• **INPUT FOR THIS TASK**:

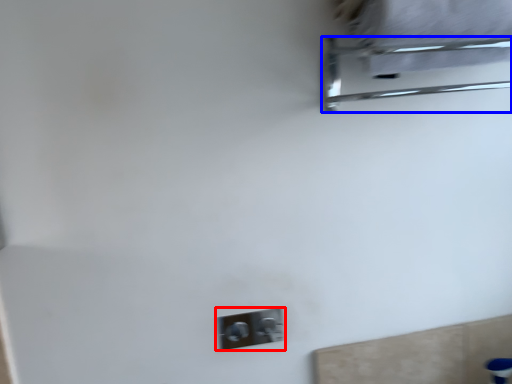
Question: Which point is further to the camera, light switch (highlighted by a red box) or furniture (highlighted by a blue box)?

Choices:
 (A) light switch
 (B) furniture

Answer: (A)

• **PROMPT**:
Retype the material above line for line, with nothing changed, and leave out the picture.

• **ANSWER BELOW**:
Question: Which point is further to the camera, light switch (highlighted by a red box) or furniture (highlighted by a blue box)?

Choices:
 (A) light switch
 (B) furniture

Answer: (A)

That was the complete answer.